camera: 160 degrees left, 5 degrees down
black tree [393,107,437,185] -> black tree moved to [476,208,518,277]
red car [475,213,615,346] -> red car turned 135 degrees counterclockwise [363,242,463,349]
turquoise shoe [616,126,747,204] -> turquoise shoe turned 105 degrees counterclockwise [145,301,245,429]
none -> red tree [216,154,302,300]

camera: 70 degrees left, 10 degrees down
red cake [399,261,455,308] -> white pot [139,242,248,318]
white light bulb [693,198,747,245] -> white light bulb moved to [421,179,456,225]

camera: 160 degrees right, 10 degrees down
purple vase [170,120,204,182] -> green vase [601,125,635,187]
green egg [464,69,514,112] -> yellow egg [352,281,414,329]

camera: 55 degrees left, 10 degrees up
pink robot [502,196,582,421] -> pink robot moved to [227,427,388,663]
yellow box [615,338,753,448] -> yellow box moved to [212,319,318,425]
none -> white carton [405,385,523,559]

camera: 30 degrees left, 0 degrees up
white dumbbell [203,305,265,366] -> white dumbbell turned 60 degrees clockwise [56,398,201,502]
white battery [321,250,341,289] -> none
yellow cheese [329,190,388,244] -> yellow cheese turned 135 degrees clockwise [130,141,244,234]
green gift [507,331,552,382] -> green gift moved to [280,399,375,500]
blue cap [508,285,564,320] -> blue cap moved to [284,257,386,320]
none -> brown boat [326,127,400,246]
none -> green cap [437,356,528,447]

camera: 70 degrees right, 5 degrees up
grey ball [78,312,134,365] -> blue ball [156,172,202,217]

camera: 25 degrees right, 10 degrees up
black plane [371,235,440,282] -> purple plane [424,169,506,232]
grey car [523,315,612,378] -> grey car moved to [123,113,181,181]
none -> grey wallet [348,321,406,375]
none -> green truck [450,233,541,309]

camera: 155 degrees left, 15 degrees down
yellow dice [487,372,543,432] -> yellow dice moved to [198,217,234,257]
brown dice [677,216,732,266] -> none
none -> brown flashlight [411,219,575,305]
-=-=-
Exercise aim — Everything above from the line containing "red cake [399,261,455,308]" down to the line containing "purple vase [170,120,204,182]" should be copied exactly, both end lines included, and nothing else.

Finished task —
red cake [399,261,455,308] -> white pot [139,242,248,318]
white light bulb [693,198,747,245] -> white light bulb moved to [421,179,456,225]

camera: 160 degrees right, 10 degrees down
purple vase [170,120,204,182] -> green vase [601,125,635,187]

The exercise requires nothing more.